Top of SUPPLIED RECORDS

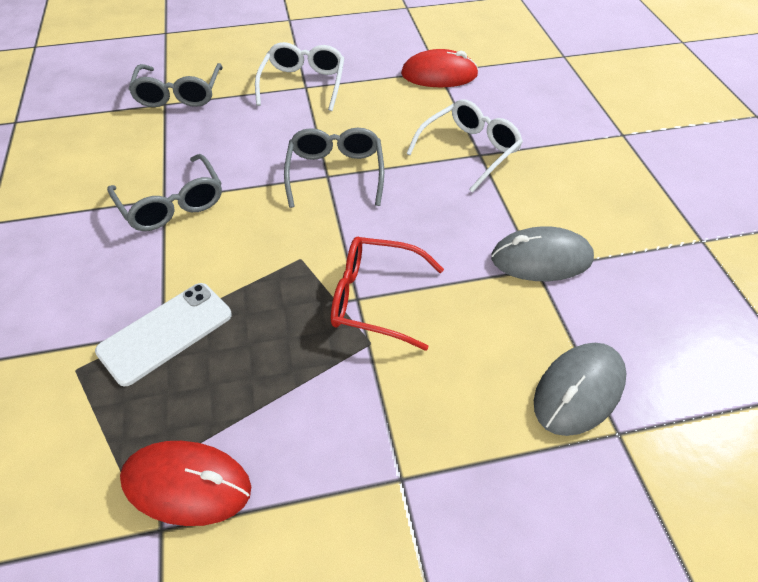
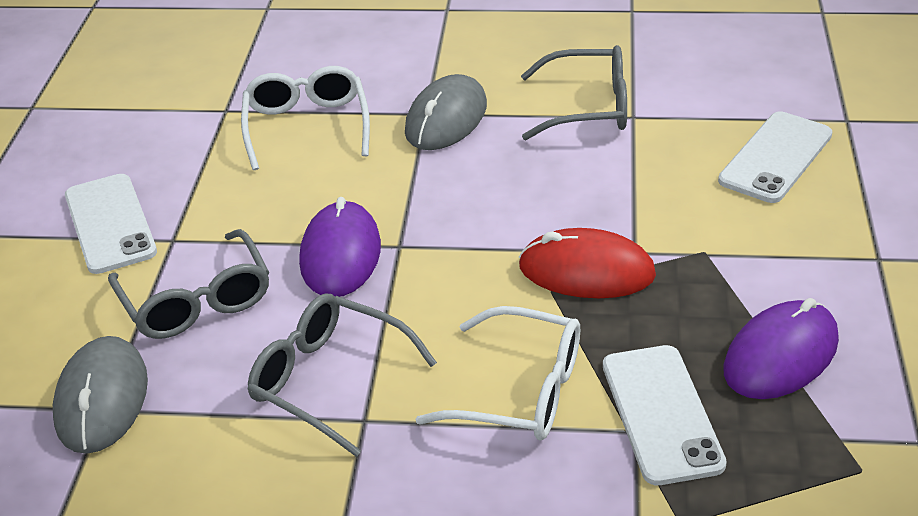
purple mouse: 0 -> 2
red glasses: 1 -> 0
red mouse: 2 -> 1
white phone: 1 -> 3

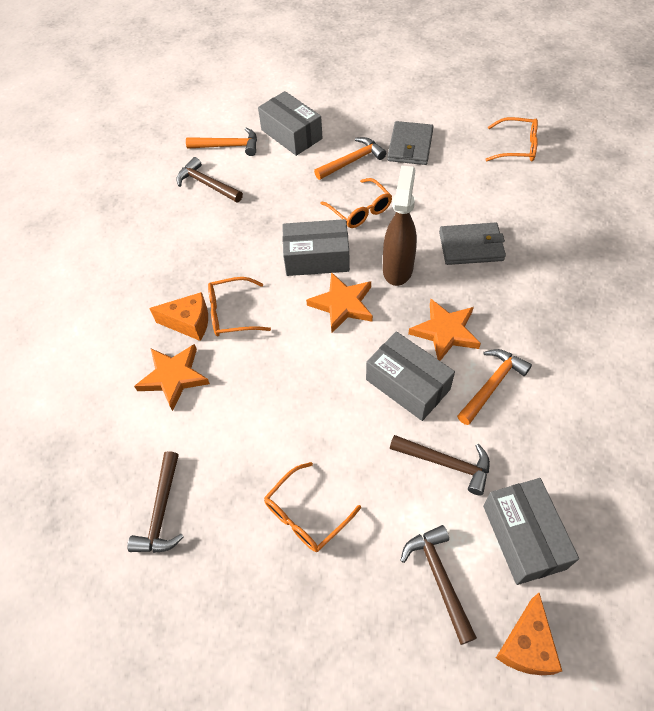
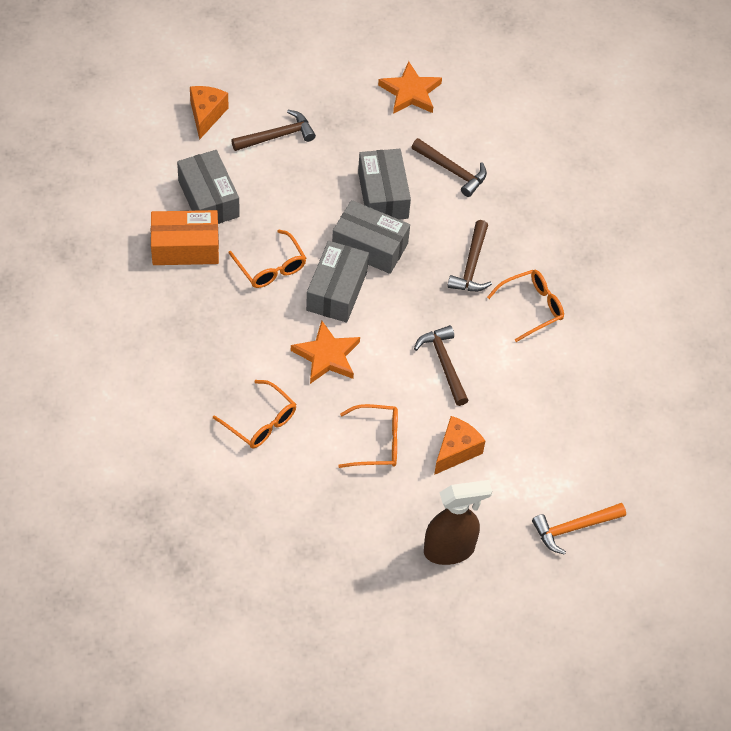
grey wallet: 2 -> 0
orange box: 0 -> 1
orange hammer: 3 -> 1
orange star: 3 -> 2

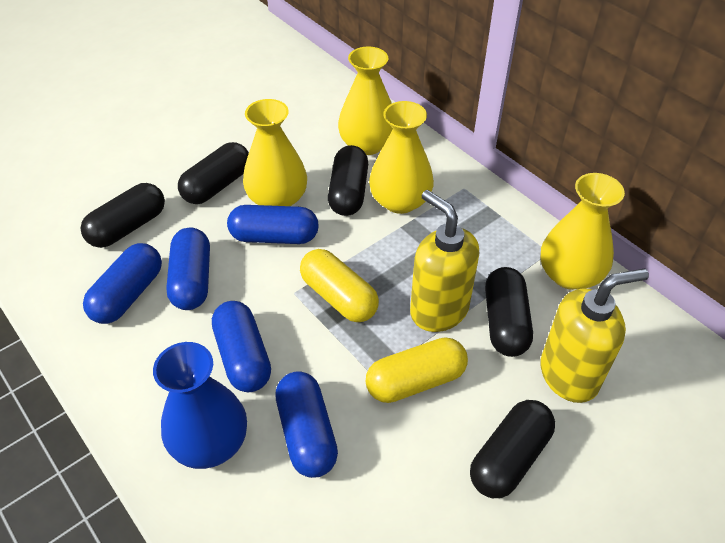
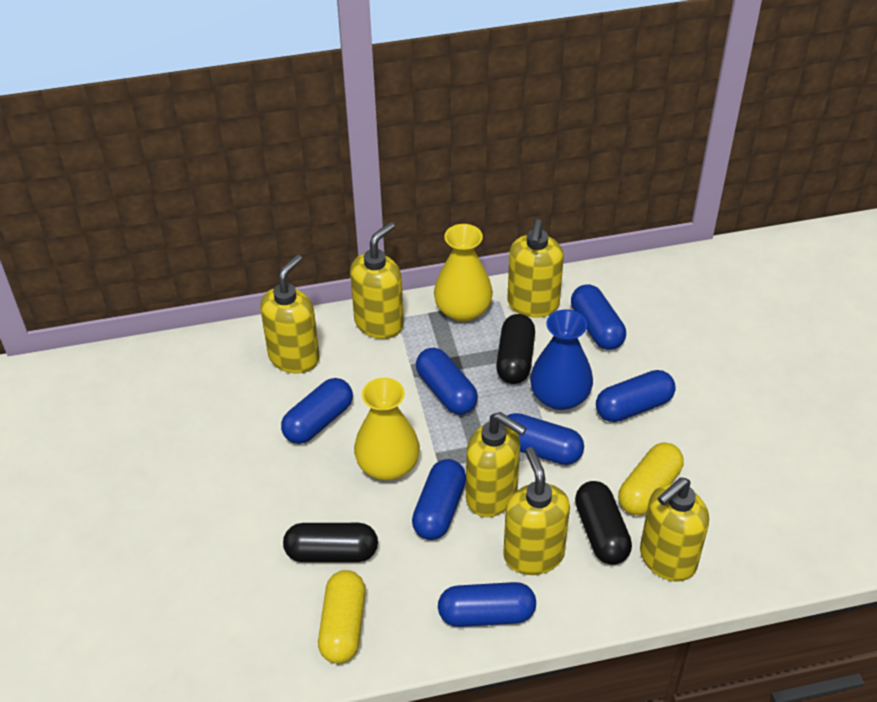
black capsule: 5 -> 3
blue capsule: 5 -> 7
yellow soap dispenser: 2 -> 6
yellow vase: 4 -> 2

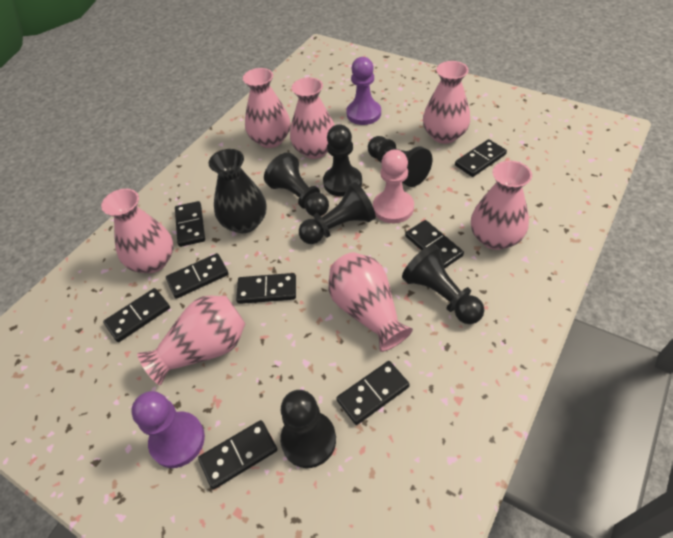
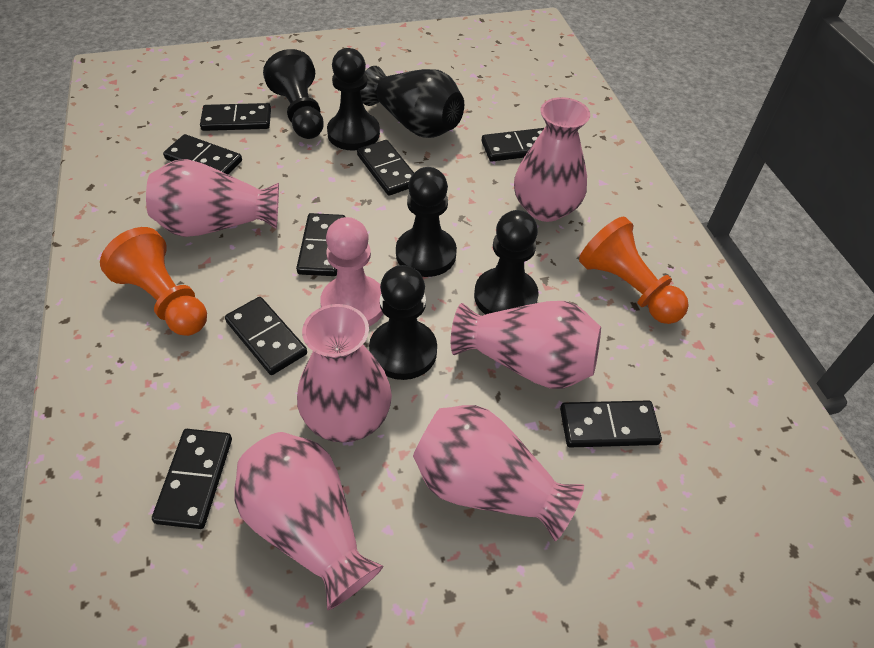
black pawn: 6 -> 5
orange pawn: 0 -> 2
pink vase: 7 -> 6
purple pawn: 2 -> 0

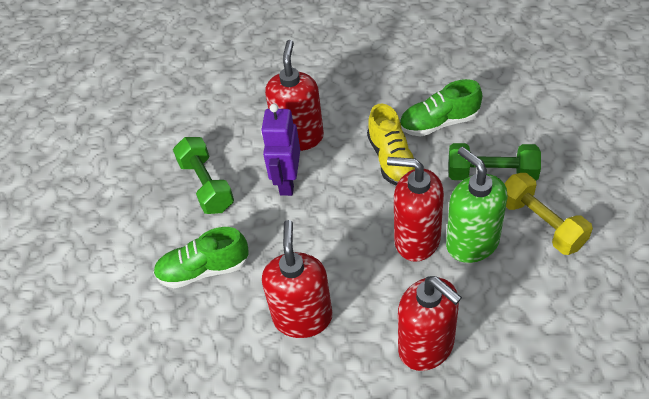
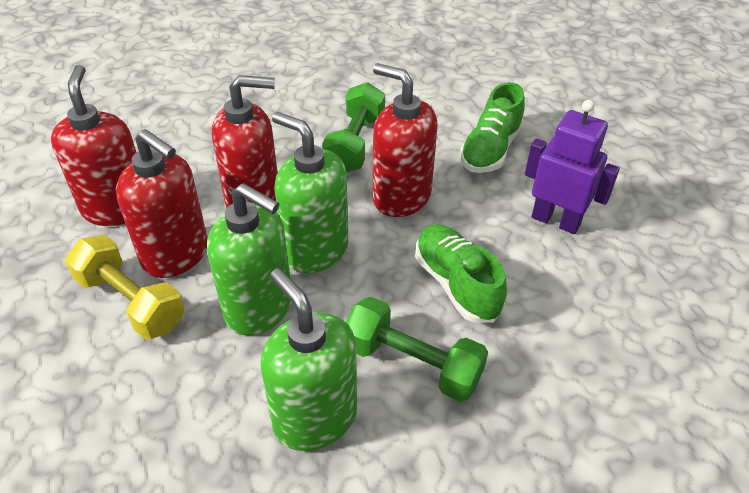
green soap dispenser: 1 -> 3
yellow shoe: 1 -> 0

Bottom of SUPPLIED RECORDS

## TASK STATEMENT
This task calls for the listing to be restated exactly, with images omitted.

## OUTPUT OF THE TASK
purple mouse: 0 -> 2
red glasses: 1 -> 0
red mouse: 2 -> 1
white phone: 1 -> 3

grey wallet: 2 -> 0
orange box: 0 -> 1
orange hammer: 3 -> 1
orange star: 3 -> 2

black capsule: 5 -> 3
blue capsule: 5 -> 7
yellow soap dispenser: 2 -> 6
yellow vase: 4 -> 2

black pawn: 6 -> 5
orange pawn: 0 -> 2
pink vase: 7 -> 6
purple pawn: 2 -> 0

green soap dispenser: 1 -> 3
yellow shoe: 1 -> 0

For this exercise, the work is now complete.